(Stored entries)
-- START --

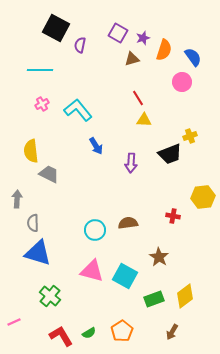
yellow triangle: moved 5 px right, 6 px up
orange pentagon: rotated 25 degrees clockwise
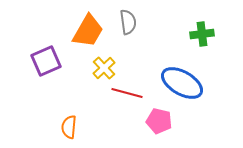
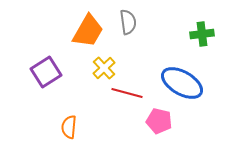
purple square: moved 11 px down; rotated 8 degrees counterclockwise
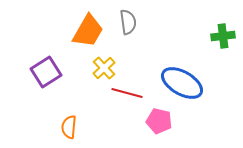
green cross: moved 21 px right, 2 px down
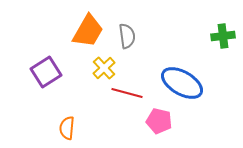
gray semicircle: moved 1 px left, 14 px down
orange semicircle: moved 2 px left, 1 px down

-- END --
-- START --

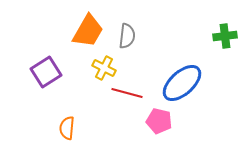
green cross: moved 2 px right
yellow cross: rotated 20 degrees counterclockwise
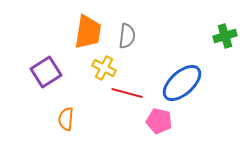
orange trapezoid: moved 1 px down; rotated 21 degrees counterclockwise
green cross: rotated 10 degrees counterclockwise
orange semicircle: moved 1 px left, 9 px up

-- END --

Transcribe the lines of data above, starting at the line containing "yellow triangle: moved 5 px right, 6 px up" and ending at the line containing "green cross: moved 21 px right, 2 px down", with both of those lines included. Omit the pictures from your answer.

Task response:
yellow triangle: moved 5 px right, 6 px up
orange pentagon: rotated 25 degrees clockwise
purple square: moved 11 px down; rotated 8 degrees counterclockwise
green cross: moved 21 px right, 2 px down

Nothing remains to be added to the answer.